Task prompt:
State how many lines in the items below contain the string "none". Reply with the number only.

[BEGIN]

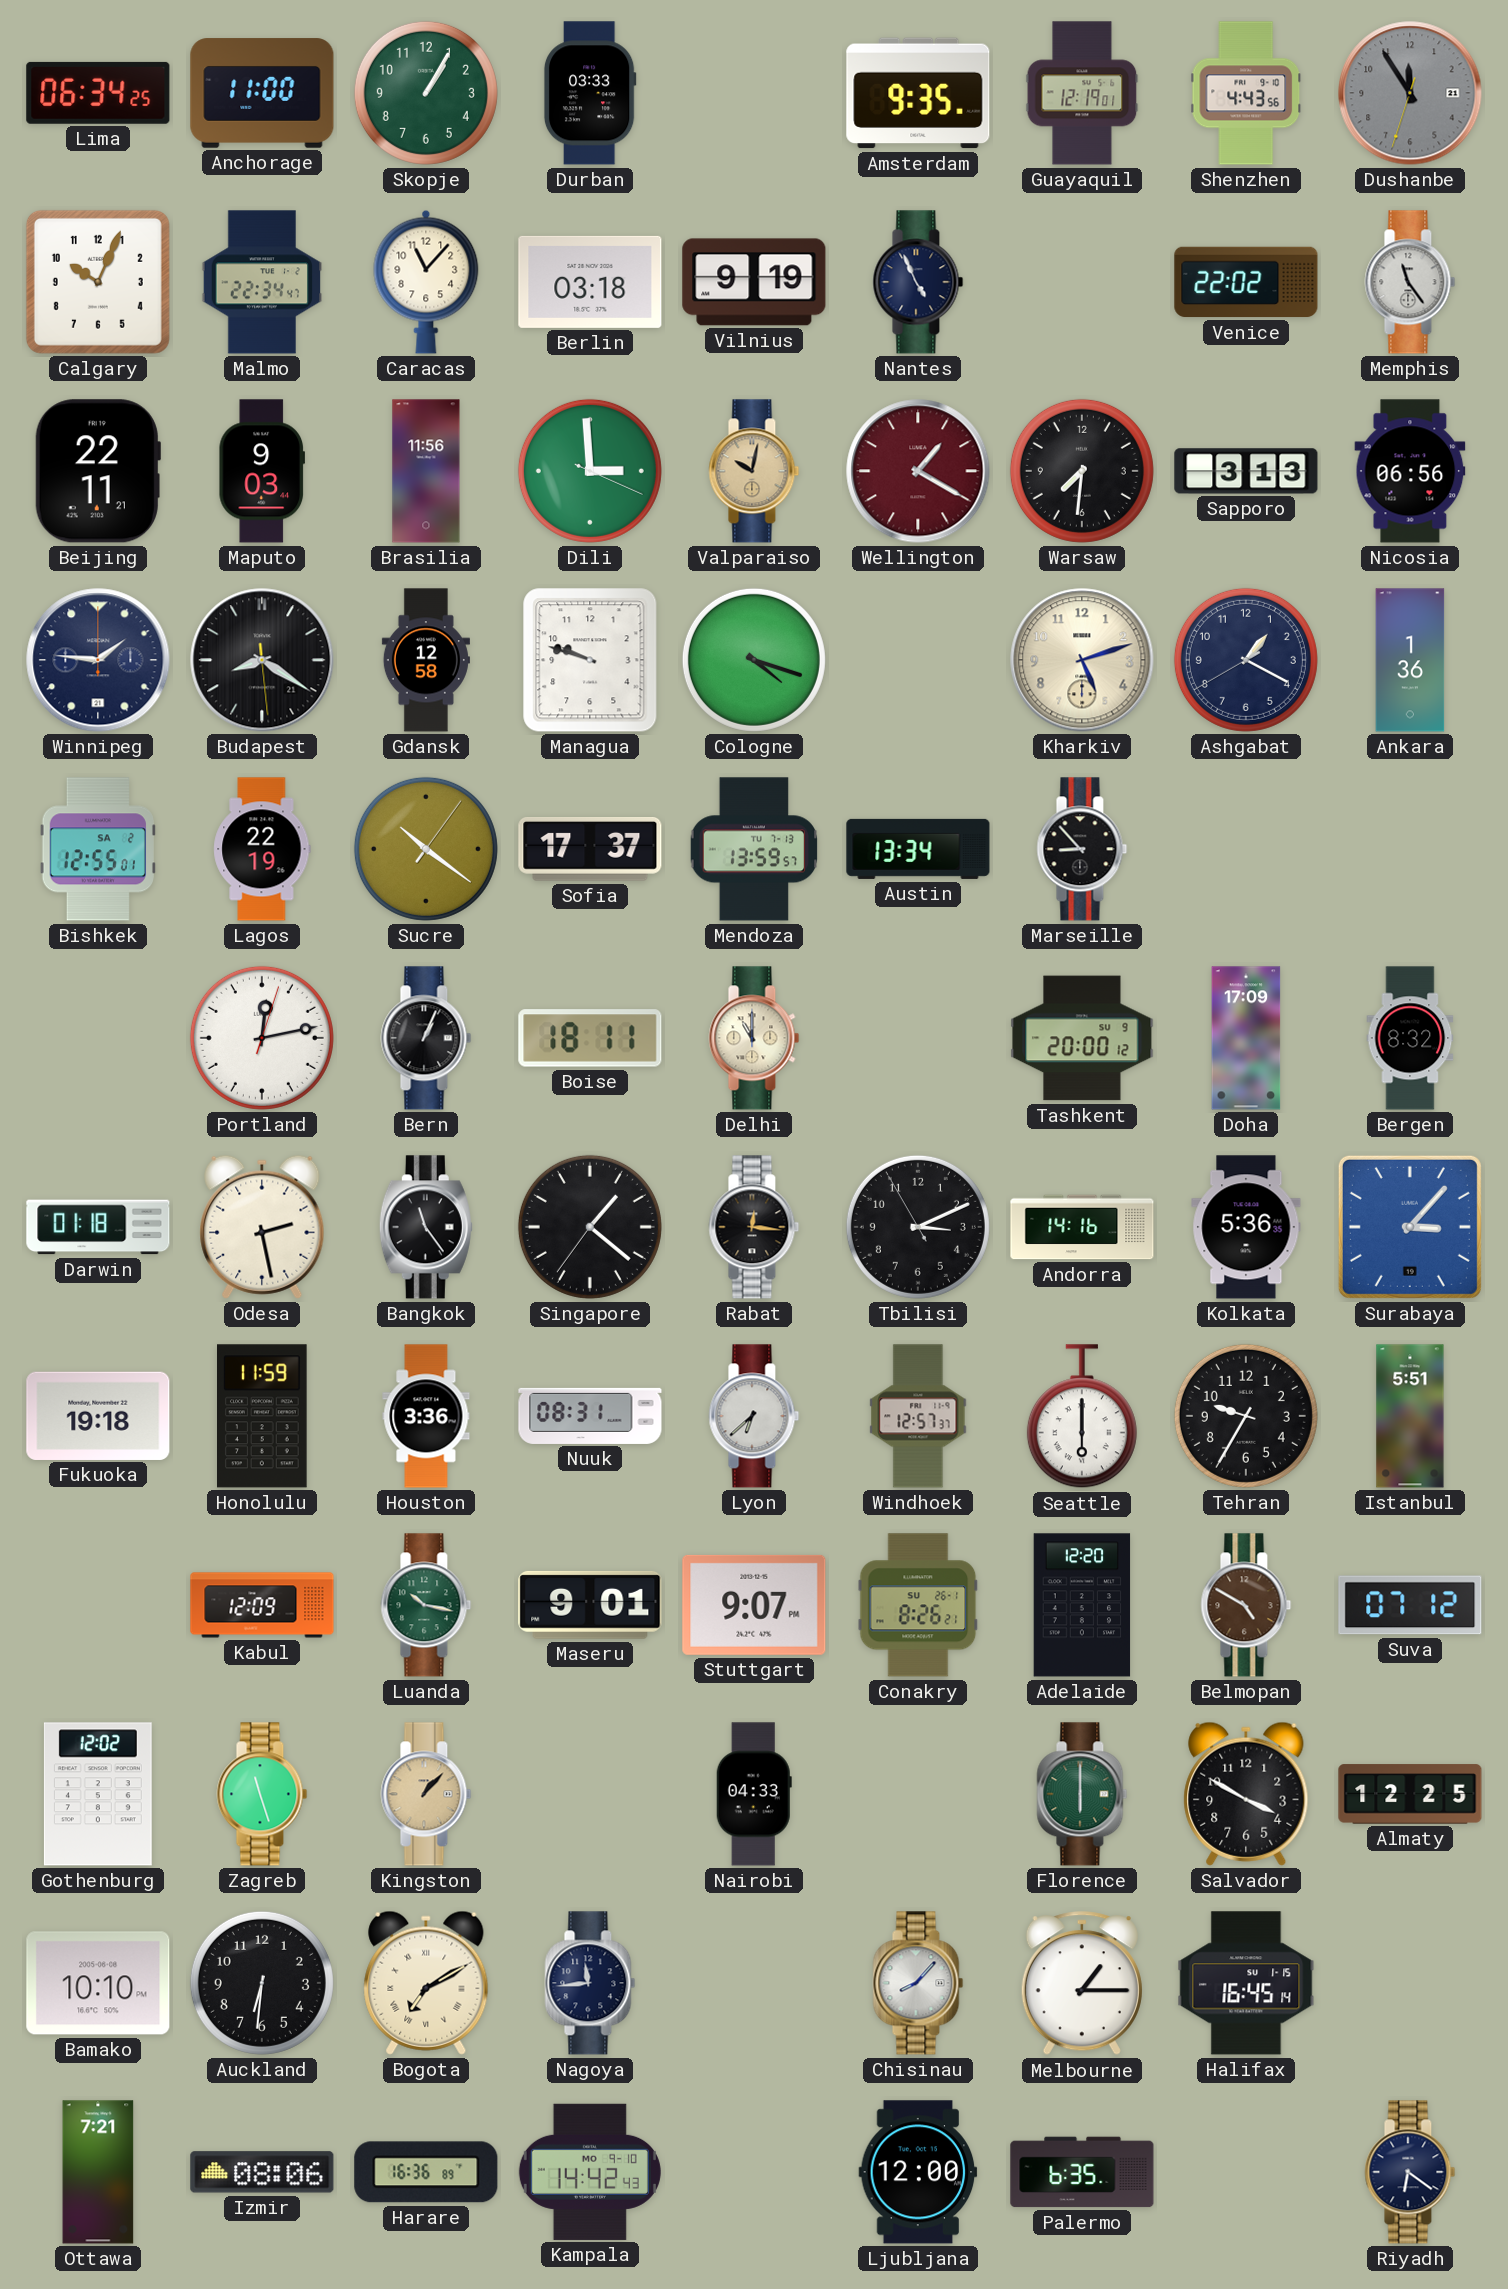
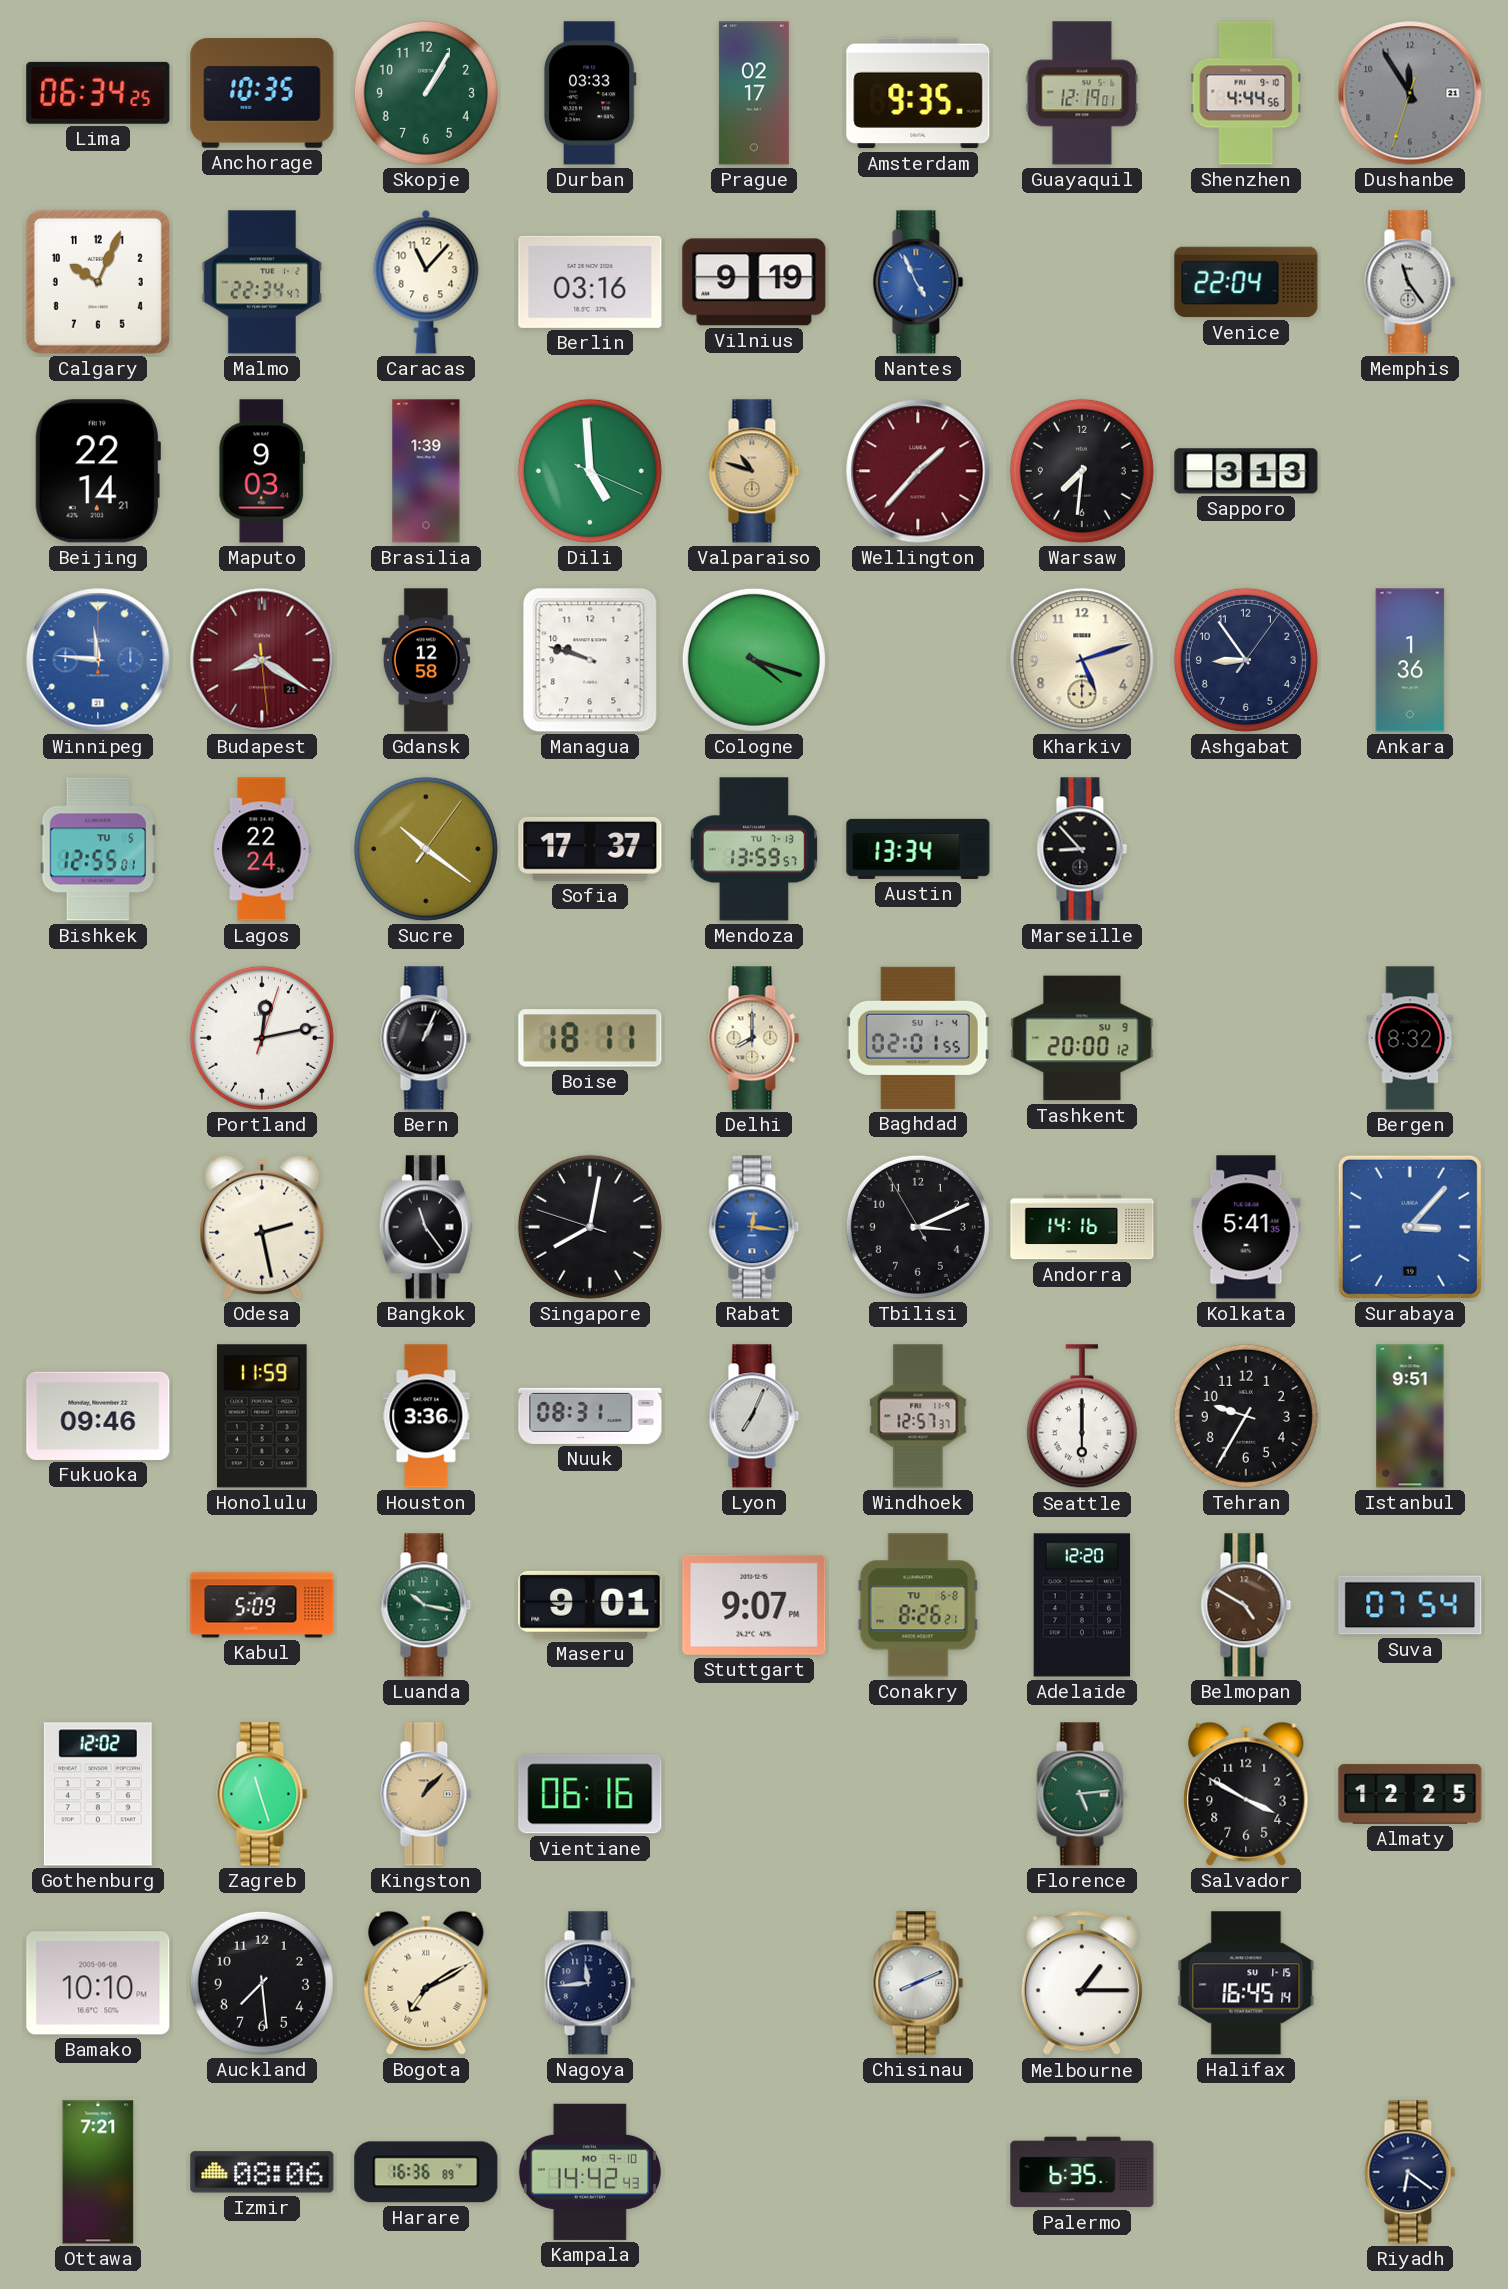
Anchorage: 11:00 -> 10:35
Prague: none -> 02:17
Shenzhen: 4:43 -> 4:44
Berlin: 03:18 -> 03:16
Nantes dial: navy -> blue
Venice: 22:02 -> 22:04
Beijing: 22:11 -> 22:14
Brasilia: 11:56 -> 1:39
Dili: 2:59 -> 4:59
Valparaiso: 10:02 -> 10:48
Wellington: 1:20 -> 1:37
Nicosia: 06:56 -> none
Winnipeg: 1:46 -> 11:46
Winnipeg dial: navy -> blue
Budapest dial: black -> burgundy
Ashgabat: 1:19 -> 8:54
Bishkek date: SA 2 -> TU 5
Lagos: 22:19 -> 22:24
Delhi: 11:00 -> 8:00
Baghdad: none -> 02:01
Doha: 17:09 -> none
Darwin: 01:18 -> none
Singapore: 1:21 -> 8:01
Rabat dial: black -> blue
Kolkata: 5:36 -> 5:41
Fukuoka: 19:18 -> 09:46
Lyon: 6:38 -> 7:04
Istanbul: 5:51 -> 9:51
Kabul: 12:09 -> 5:09
Conakry date: SU 26-1 -> TU 6-8
Suva: 07:12 -> 07:54
Vientiane: none -> 06:16
Nairobi: 04:33 -> none
Florence: 6:00 -> 5:14
Auckland: 6:31 -> 7:29
Chisinau: 8:07 -> 8:11
Ljubljana: 12:00 -> none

[END]

Reply to the task:
8